Could the whole of the data below be written out verbatim?

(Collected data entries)

━━━━━━━━━━━━━━━━━━━━━━━━━━━━━━

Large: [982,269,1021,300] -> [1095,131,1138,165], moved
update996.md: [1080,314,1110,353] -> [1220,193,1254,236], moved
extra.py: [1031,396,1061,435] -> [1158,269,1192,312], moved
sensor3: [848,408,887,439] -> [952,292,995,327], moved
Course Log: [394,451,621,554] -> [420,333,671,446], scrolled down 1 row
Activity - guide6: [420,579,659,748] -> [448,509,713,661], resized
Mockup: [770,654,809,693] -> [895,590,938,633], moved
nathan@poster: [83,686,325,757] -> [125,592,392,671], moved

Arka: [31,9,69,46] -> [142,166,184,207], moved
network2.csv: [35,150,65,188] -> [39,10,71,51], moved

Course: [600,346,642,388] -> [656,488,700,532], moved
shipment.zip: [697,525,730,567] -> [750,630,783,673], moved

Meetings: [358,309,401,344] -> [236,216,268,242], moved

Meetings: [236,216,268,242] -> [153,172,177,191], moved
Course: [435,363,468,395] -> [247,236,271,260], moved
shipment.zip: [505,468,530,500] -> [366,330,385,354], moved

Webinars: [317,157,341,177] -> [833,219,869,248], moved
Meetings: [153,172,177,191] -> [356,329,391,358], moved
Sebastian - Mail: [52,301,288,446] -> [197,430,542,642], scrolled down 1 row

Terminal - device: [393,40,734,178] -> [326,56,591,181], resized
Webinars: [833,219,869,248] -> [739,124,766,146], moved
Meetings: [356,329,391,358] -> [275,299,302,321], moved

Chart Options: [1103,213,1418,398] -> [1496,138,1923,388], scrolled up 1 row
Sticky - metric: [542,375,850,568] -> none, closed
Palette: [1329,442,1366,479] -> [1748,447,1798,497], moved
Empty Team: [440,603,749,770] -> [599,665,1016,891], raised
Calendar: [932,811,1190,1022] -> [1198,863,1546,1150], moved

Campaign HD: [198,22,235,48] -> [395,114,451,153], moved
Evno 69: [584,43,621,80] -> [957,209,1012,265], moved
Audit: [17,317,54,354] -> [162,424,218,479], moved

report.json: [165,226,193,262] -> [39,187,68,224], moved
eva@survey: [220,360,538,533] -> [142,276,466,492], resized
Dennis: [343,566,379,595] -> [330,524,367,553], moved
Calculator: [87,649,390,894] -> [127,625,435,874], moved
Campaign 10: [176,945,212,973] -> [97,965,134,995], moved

━━━━━━━━━━━━━━━━━━━━━━━━━━━━━━

Solution to this exercise:
Large: [982,269,1021,300] -> [1095,131,1138,165], moved
update996.md: [1080,314,1110,353] -> [1220,193,1254,236], moved
extra.py: [1031,396,1061,435] -> [1158,269,1192,312], moved
sensor3: [848,408,887,439] -> [952,292,995,327], moved
Course Log: [394,451,621,554] -> [420,333,671,446], scrolled down 1 row
Activity - guide6: [420,579,659,748] -> [448,509,713,661], resized
Mockup: [770,654,809,693] -> [895,590,938,633], moved
nathan@poster: [83,686,325,757] -> [125,592,392,671], moved

Arka: [31,9,69,46] -> [142,166,184,207], moved
network2.csv: [35,150,65,188] -> [39,10,71,51], moved

Course: [600,346,642,388] -> [656,488,700,532], moved
shipment.zip: [697,525,730,567] -> [750,630,783,673], moved

Meetings: [358,309,401,344] -> [236,216,268,242], moved

Meetings: [236,216,268,242] -> [153,172,177,191], moved
Course: [435,363,468,395] -> [247,236,271,260], moved
shipment.zip: [505,468,530,500] -> [366,330,385,354], moved

Webinars: [317,157,341,177] -> [833,219,869,248], moved
Meetings: [153,172,177,191] -> [356,329,391,358], moved
Sebastian - Mail: [52,301,288,446] -> [197,430,542,642], scrolled down 1 row

Terminal - device: [393,40,734,178] -> [326,56,591,181], resized
Webinars: [833,219,869,248] -> [739,124,766,146], moved
Meetings: [356,329,391,358] -> [275,299,302,321], moved

Chart Options: [1103,213,1418,398] -> [1496,138,1923,388], scrolled up 1 row
Sticky - metric: [542,375,850,568] -> none, closed
Palette: [1329,442,1366,479] -> [1748,447,1798,497], moved
Empty Team: [440,603,749,770] -> [599,665,1016,891], raised
Calendar: [932,811,1190,1022] -> [1198,863,1546,1150], moved

Campaign HD: [198,22,235,48] -> [395,114,451,153], moved
Evno 69: [584,43,621,80] -> [957,209,1012,265], moved
Audit: [17,317,54,354] -> [162,424,218,479], moved

report.json: [165,226,193,262] -> [39,187,68,224], moved
eva@survey: [220,360,538,533] -> [142,276,466,492], resized
Dennis: [343,566,379,595] -> [330,524,367,553], moved
Calculator: [87,649,390,894] -> [127,625,435,874], moved
Campaign 10: [176,945,212,973] -> [97,965,134,995], moved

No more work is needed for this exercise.